RECORDS TO USE:
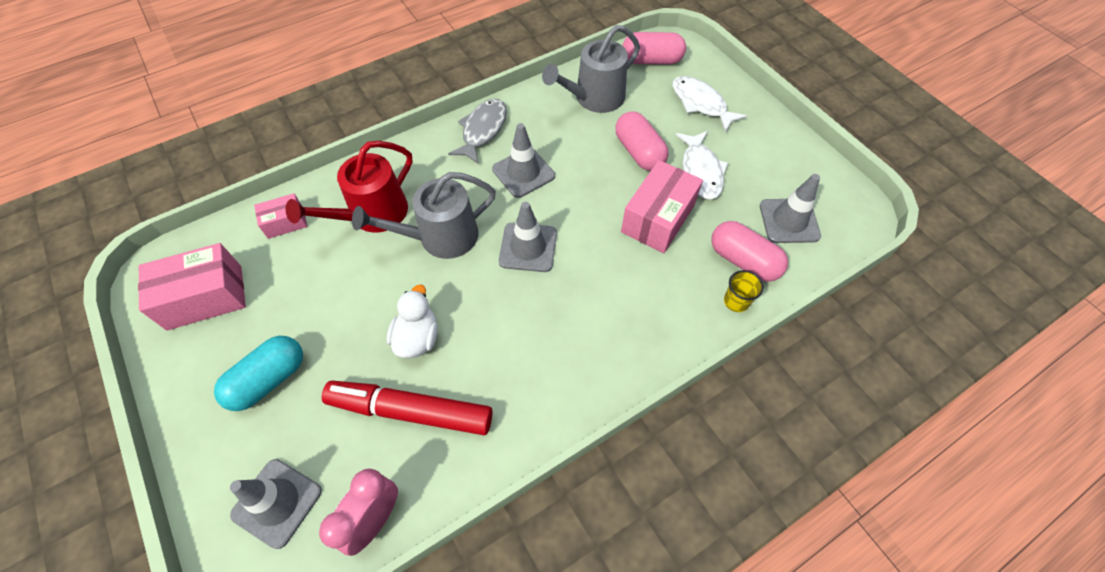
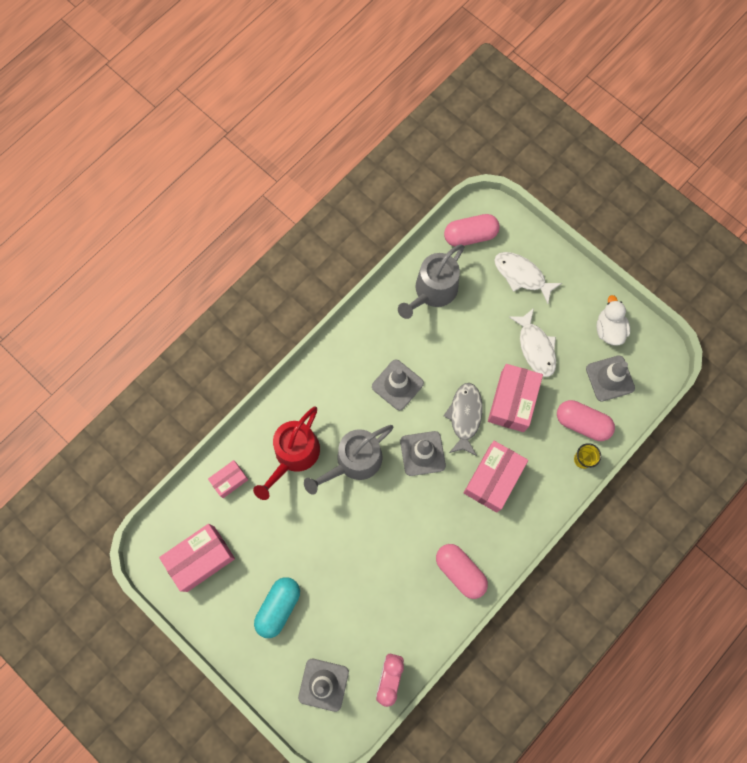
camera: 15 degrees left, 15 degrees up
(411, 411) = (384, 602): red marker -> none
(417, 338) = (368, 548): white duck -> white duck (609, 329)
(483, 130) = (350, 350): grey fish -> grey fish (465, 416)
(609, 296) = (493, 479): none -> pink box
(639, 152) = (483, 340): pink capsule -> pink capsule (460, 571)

* * *

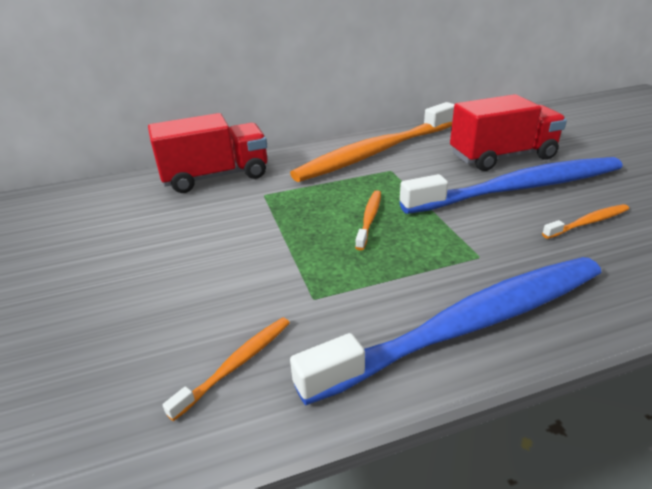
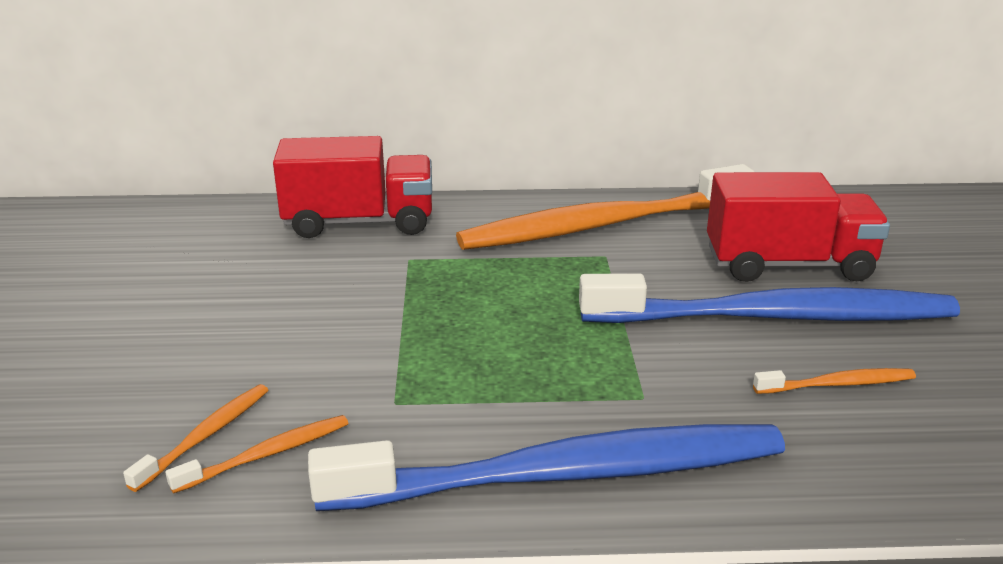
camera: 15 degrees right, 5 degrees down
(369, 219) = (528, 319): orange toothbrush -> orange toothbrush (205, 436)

TASK DIRECTIONS:
Print exactly the lines above from the one with "(417, 338) = (368, 548): white" to the one with "(639, 152) = (483, 340): pink", including both.

FINISHED TASK:
(417, 338) = (368, 548): white duck -> white duck (609, 329)
(483, 130) = (350, 350): grey fish -> grey fish (465, 416)
(609, 296) = (493, 479): none -> pink box
(639, 152) = (483, 340): pink capsule -> pink capsule (460, 571)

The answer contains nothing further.